Stored dataset items:
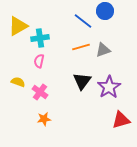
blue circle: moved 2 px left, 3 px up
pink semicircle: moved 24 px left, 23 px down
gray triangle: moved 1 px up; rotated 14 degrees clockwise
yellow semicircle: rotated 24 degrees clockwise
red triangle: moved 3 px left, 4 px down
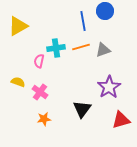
blue line: rotated 42 degrees clockwise
cyan cross: moved 16 px right, 10 px down
black triangle: moved 28 px down
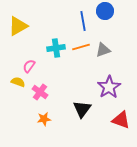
pink semicircle: moved 10 px left, 5 px down; rotated 24 degrees clockwise
red triangle: rotated 36 degrees clockwise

(Task to complete): Retype every line of the data above word for word, leaving out the pictures.

(Final answer):
blue circle: moved 2 px left, 3 px up
pink semicircle: moved 24 px left, 23 px down
gray triangle: moved 1 px up; rotated 14 degrees clockwise
yellow semicircle: rotated 24 degrees clockwise
red triangle: moved 3 px left, 4 px down
blue line: rotated 42 degrees clockwise
cyan cross: moved 16 px right, 10 px down
black triangle: moved 28 px down
pink semicircle: moved 10 px left, 5 px down; rotated 24 degrees clockwise
red triangle: rotated 36 degrees clockwise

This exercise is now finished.